> Exercise
Quote the records in full and leave their pictures out.

> Record excerpts
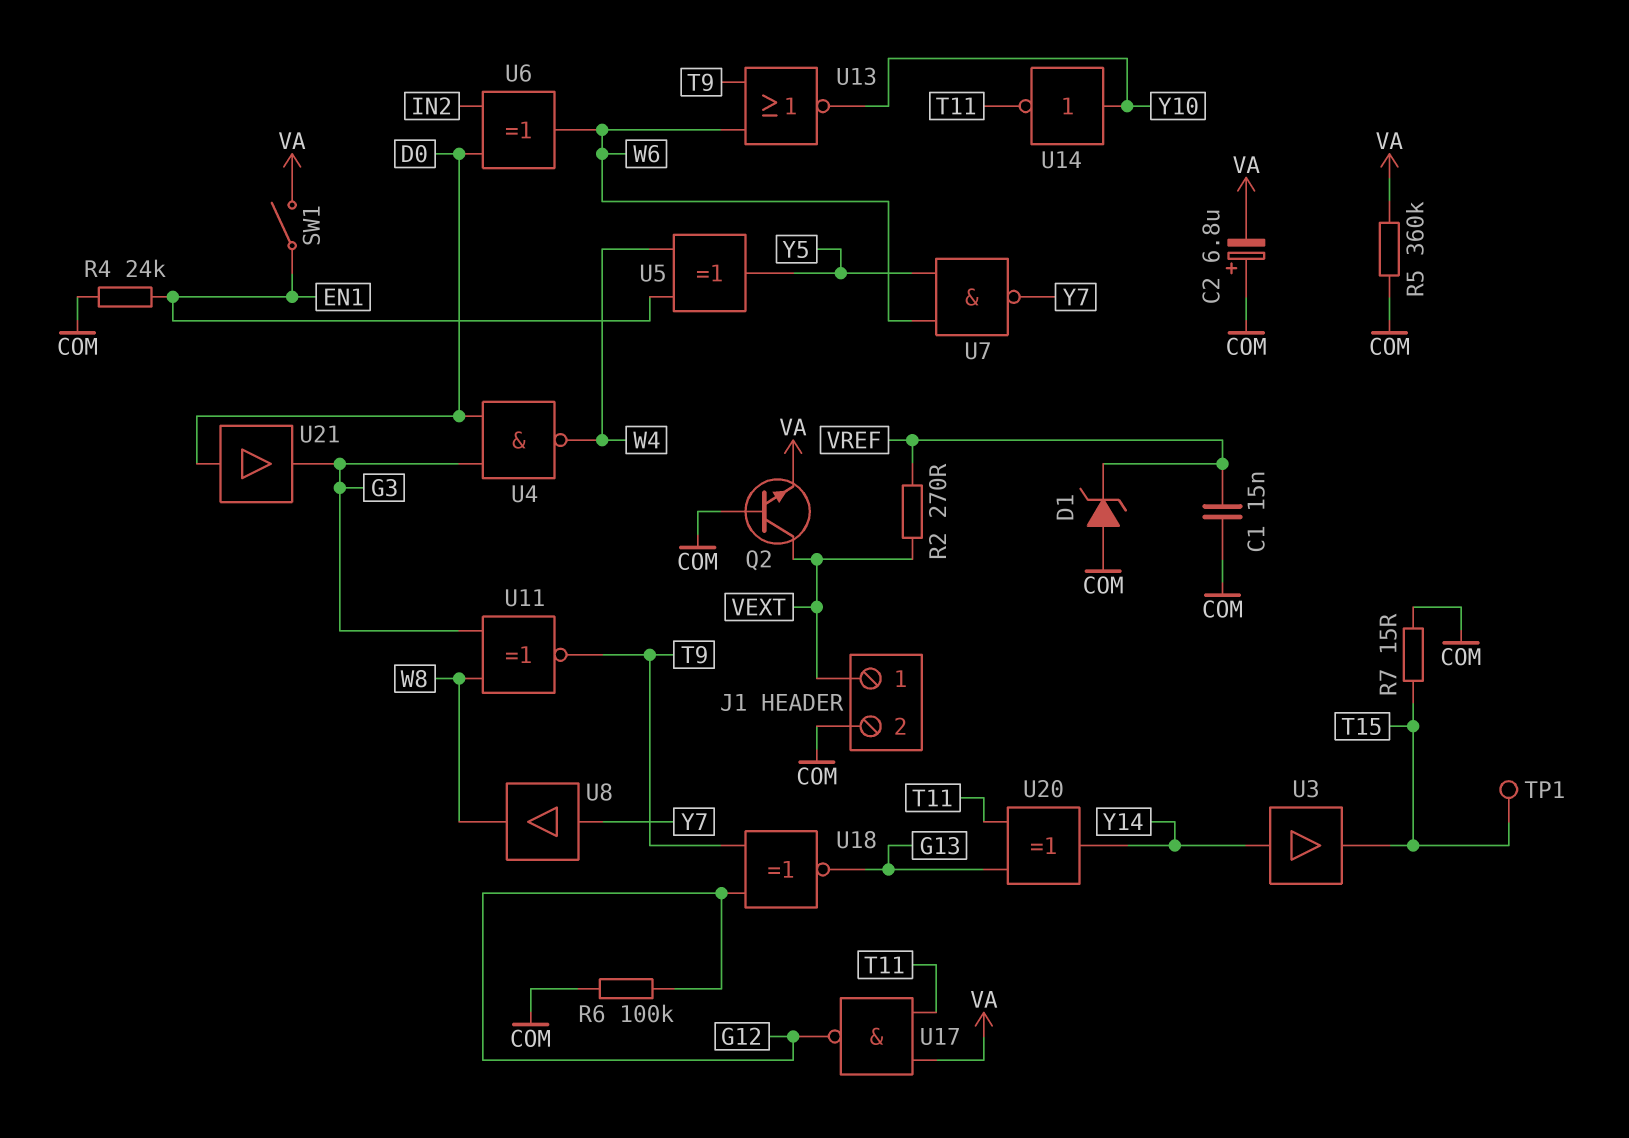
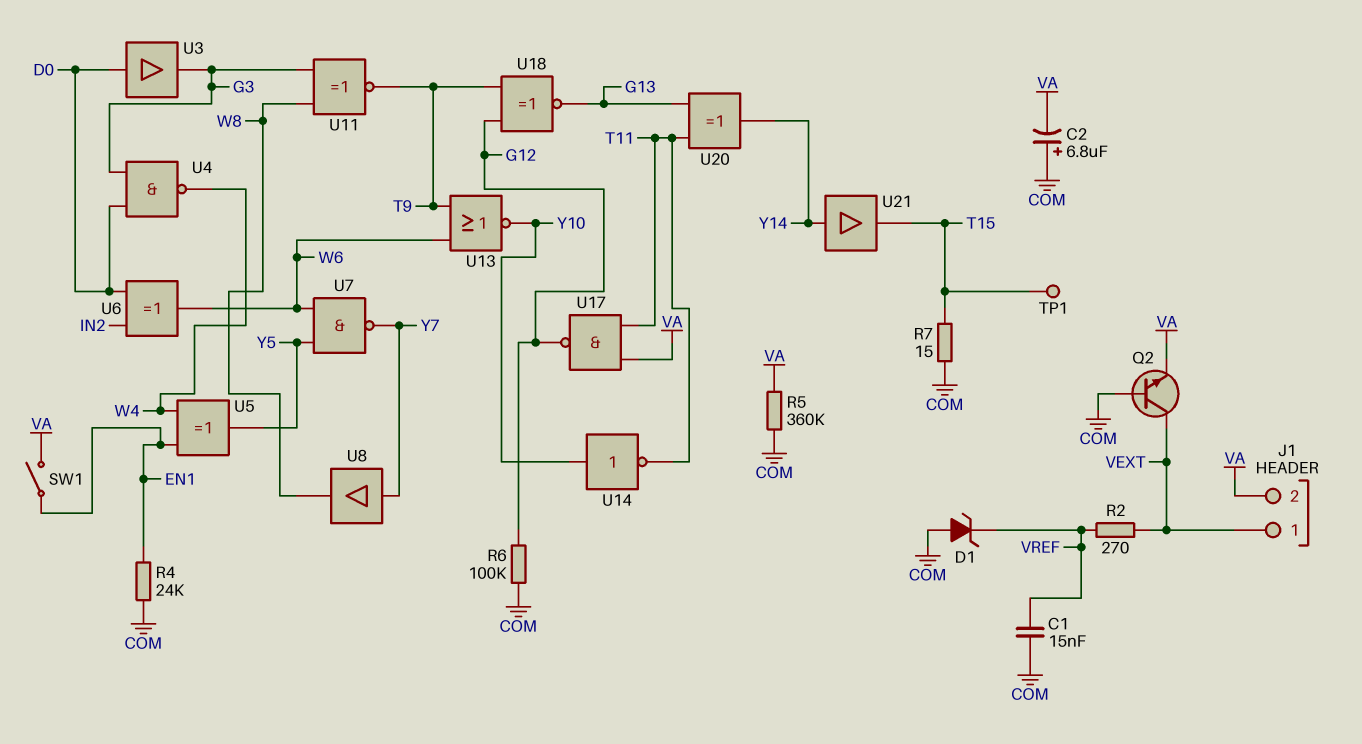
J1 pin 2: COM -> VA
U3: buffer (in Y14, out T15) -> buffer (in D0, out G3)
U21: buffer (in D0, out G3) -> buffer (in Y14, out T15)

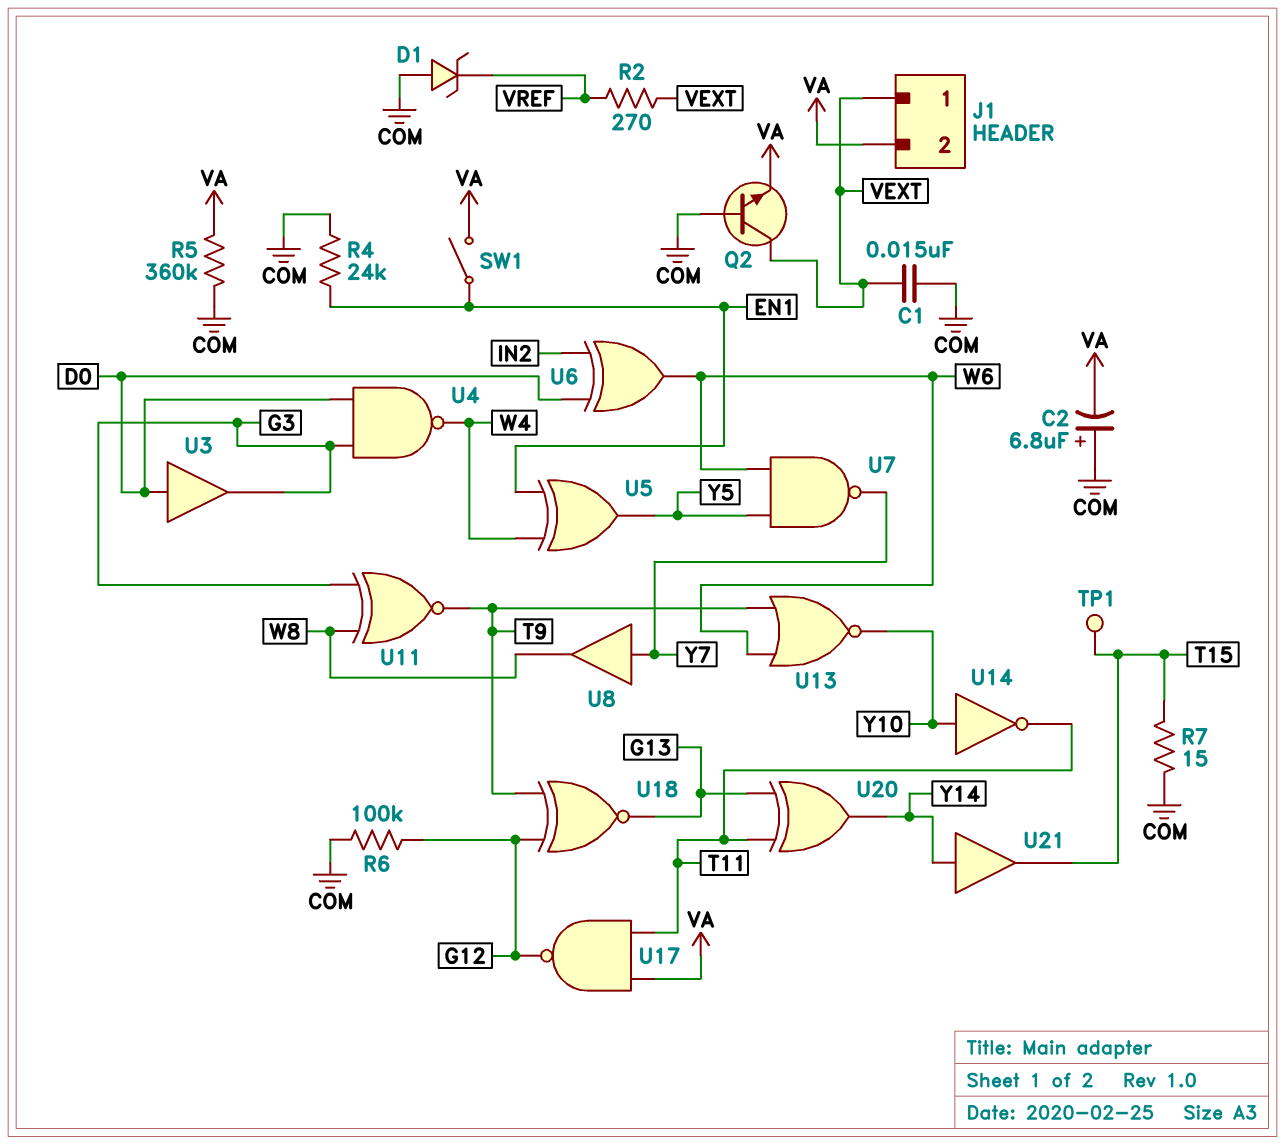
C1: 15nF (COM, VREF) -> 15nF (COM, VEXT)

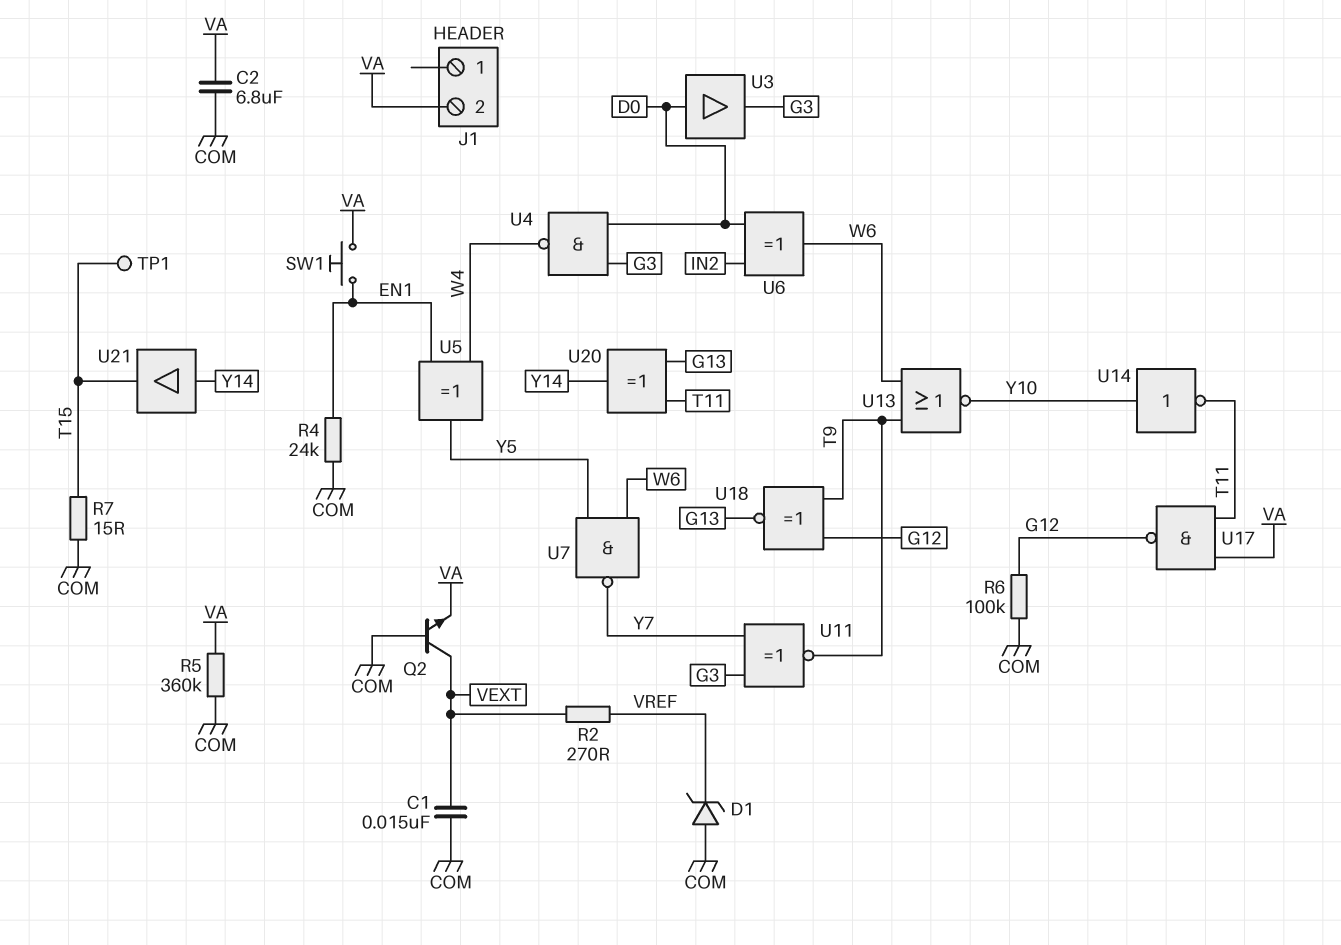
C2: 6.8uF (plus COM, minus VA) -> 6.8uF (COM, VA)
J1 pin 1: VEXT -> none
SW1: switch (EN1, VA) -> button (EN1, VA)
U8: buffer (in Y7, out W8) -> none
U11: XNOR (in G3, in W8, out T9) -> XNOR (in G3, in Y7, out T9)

> Solution
J1 pin 2: COM -> VA
U3: buffer (in Y14, out T15) -> buffer (in D0, out G3)
U21: buffer (in D0, out G3) -> buffer (in Y14, out T15)

C1: 15nF (COM, VREF) -> 15nF (COM, VEXT)

C2: 6.8uF (plus COM, minus VA) -> 6.8uF (COM, VA)
J1 pin 1: VEXT -> none
SW1: switch (EN1, VA) -> button (EN1, VA)
U8: buffer (in Y7, out W8) -> none
U11: XNOR (in G3, in W8, out T9) -> XNOR (in G3, in Y7, out T9)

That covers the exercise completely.